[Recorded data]
━━━━━━━━━━

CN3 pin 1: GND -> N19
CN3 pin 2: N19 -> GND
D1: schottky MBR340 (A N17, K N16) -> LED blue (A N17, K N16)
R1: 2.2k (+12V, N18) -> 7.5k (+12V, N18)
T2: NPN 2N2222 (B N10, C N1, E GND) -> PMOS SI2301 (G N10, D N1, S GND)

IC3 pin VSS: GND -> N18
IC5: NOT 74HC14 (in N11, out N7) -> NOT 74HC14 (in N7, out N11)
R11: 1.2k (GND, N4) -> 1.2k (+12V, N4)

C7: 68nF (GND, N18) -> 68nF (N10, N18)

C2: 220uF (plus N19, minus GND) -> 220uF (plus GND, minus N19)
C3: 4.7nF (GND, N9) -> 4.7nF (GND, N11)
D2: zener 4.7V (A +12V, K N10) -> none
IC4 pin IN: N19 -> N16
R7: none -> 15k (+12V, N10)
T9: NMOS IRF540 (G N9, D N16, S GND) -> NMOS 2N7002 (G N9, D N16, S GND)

━━━━━━━━━━

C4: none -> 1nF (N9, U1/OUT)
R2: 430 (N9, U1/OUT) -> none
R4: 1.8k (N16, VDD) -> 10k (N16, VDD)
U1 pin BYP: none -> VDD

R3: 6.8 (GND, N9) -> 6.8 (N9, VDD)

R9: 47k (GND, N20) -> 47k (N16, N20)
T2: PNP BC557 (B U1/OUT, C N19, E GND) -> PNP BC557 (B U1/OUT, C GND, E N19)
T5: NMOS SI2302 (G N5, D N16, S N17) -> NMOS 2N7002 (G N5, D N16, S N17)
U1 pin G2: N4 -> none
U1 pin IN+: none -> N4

━━━━━━━━━━

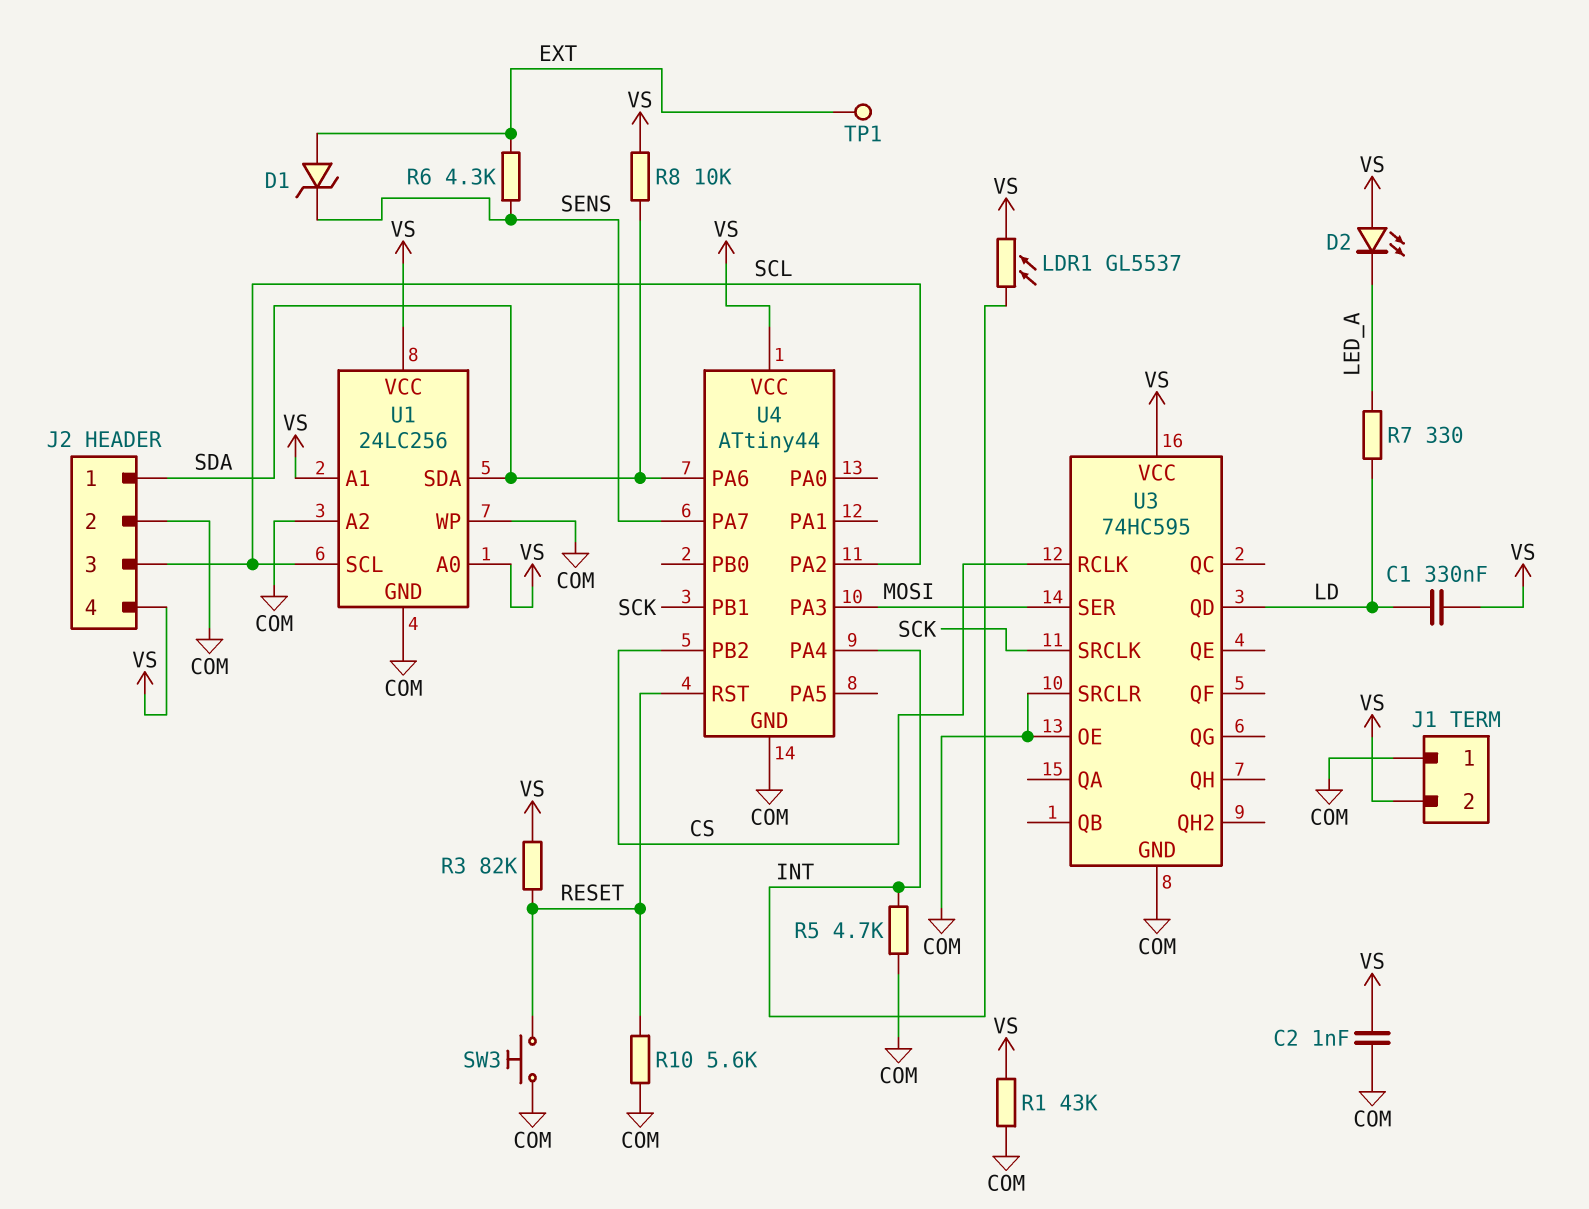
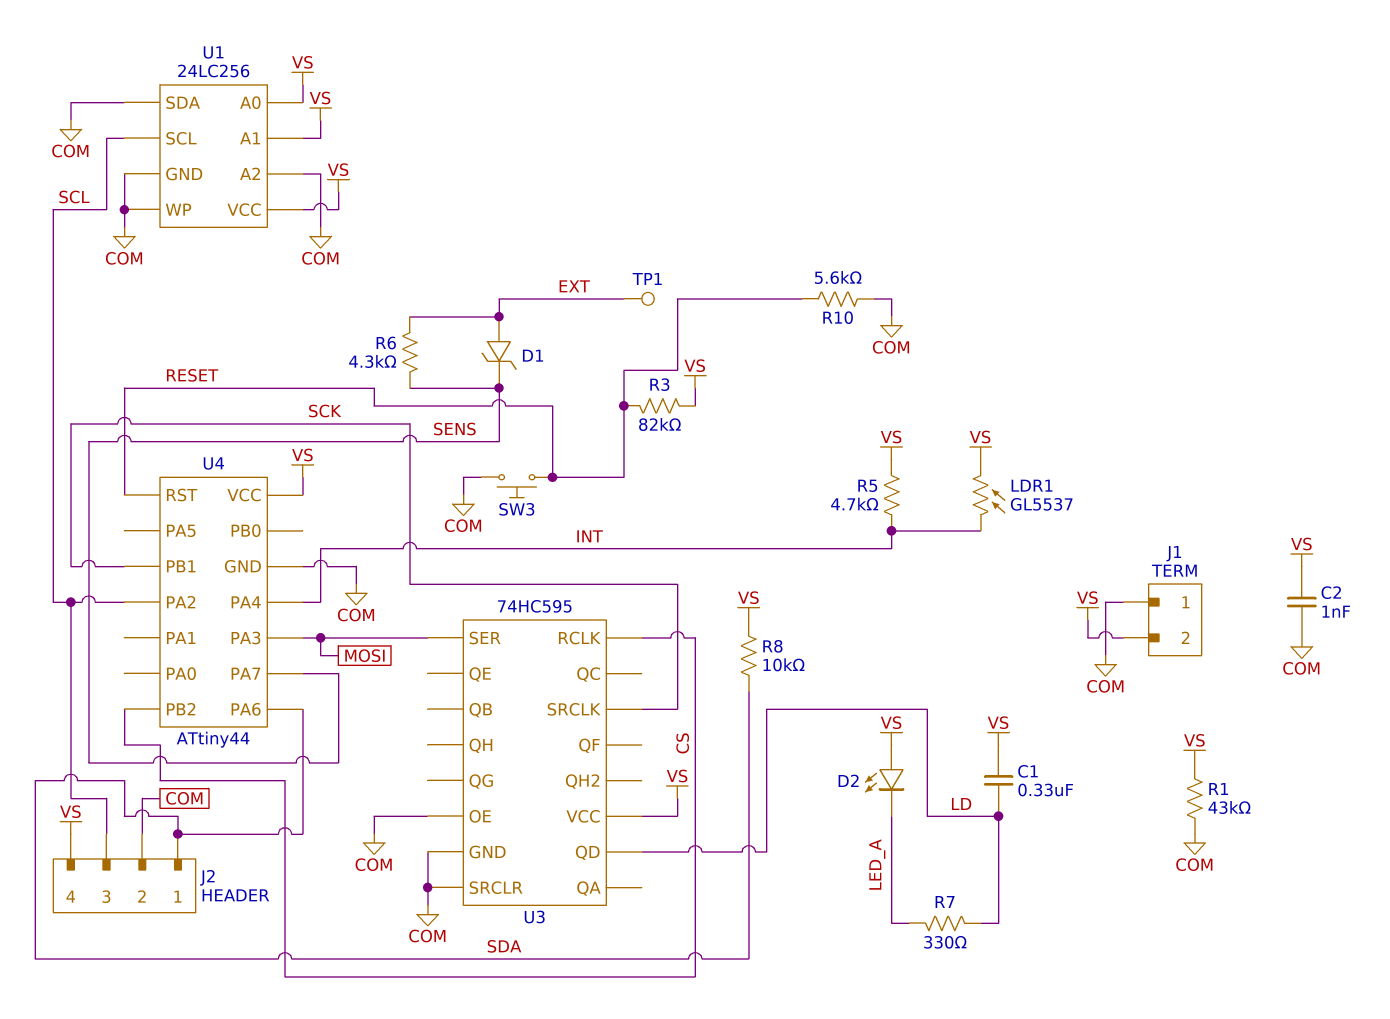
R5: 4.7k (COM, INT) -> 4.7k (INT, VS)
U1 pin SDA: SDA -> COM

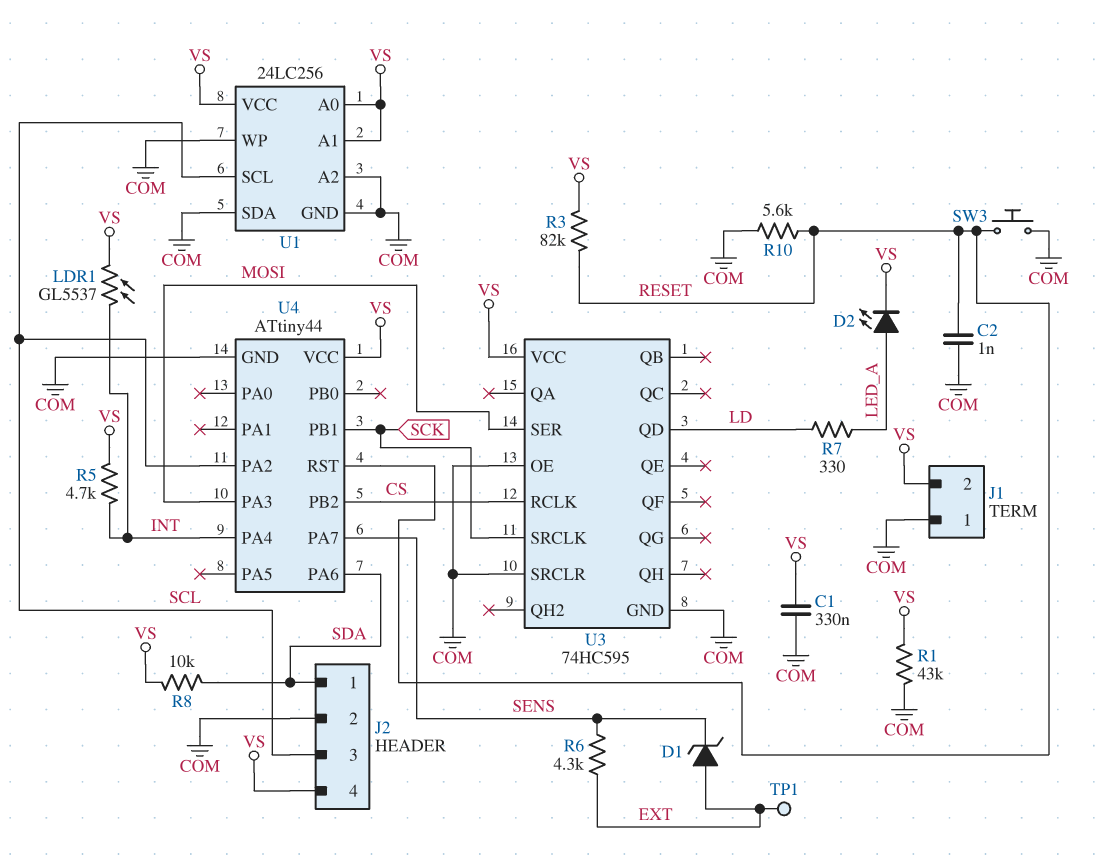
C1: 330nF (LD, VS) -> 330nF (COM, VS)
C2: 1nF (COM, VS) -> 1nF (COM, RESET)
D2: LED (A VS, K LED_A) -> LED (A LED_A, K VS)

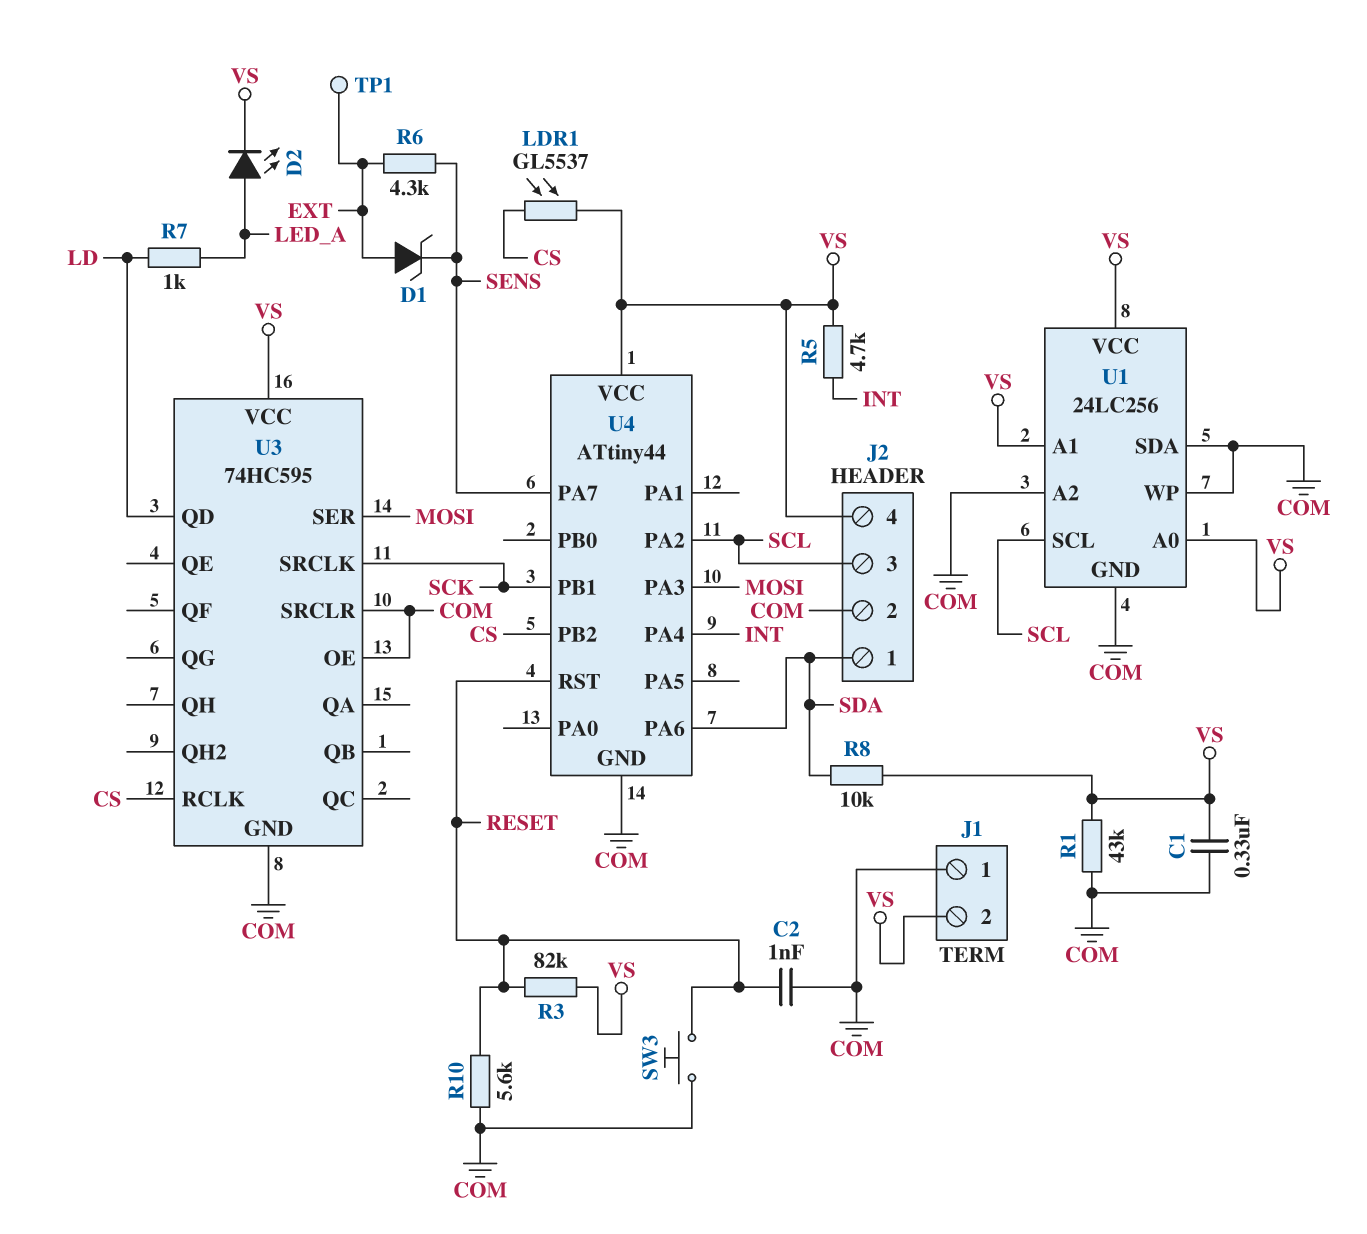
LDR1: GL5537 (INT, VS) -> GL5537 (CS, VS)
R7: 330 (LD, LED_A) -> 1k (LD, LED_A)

━━━━━━━━━━

• **Work order**: From the records above, quote only the lines running from the line with "IC3 pin VSS: GND -> N18" to the line with "T9: NMOS IRF540", both lines included.

• **Written response**:
IC3 pin VSS: GND -> N18
IC5: NOT 74HC14 (in N11, out N7) -> NOT 74HC14 (in N7, out N11)
R11: 1.2k (GND, N4) -> 1.2k (+12V, N4)

C7: 68nF (GND, N18) -> 68nF (N10, N18)

C2: 220uF (plus N19, minus GND) -> 220uF (plus GND, minus N19)
C3: 4.7nF (GND, N9) -> 4.7nF (GND, N11)
D2: zener 4.7V (A +12V, K N10) -> none
IC4 pin IN: N19 -> N16
R7: none -> 15k (+12V, N10)
T9: NMOS IRF540 (G N9, D N16, S GND) -> NMOS 2N7002 (G N9, D N16, S GND)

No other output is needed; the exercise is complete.